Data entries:
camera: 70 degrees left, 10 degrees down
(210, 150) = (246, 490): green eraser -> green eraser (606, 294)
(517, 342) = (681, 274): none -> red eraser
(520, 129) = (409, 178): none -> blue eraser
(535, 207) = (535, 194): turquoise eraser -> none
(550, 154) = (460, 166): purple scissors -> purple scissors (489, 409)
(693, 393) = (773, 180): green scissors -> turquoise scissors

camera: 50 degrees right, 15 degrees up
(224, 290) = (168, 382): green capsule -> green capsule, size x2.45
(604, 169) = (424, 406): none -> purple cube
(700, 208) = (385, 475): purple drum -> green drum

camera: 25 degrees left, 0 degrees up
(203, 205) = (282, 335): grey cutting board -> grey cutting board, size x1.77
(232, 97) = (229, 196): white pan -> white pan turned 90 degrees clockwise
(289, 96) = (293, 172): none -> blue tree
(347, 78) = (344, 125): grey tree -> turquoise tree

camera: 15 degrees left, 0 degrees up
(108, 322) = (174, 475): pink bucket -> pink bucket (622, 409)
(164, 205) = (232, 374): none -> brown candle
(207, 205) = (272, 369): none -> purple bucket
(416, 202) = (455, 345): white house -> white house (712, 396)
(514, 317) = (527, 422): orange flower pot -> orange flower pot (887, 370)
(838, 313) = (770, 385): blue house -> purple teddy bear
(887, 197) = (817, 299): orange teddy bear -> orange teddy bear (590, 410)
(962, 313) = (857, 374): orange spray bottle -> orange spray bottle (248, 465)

Task brief: Which lines hold the string "blue"? Copy all of them from the data above.

Written reply:
(520, 129) = (409, 178): none -> blue eraser
(289, 96) = (293, 172): none -> blue tree
(838, 313) = (770, 385): blue house -> purple teddy bear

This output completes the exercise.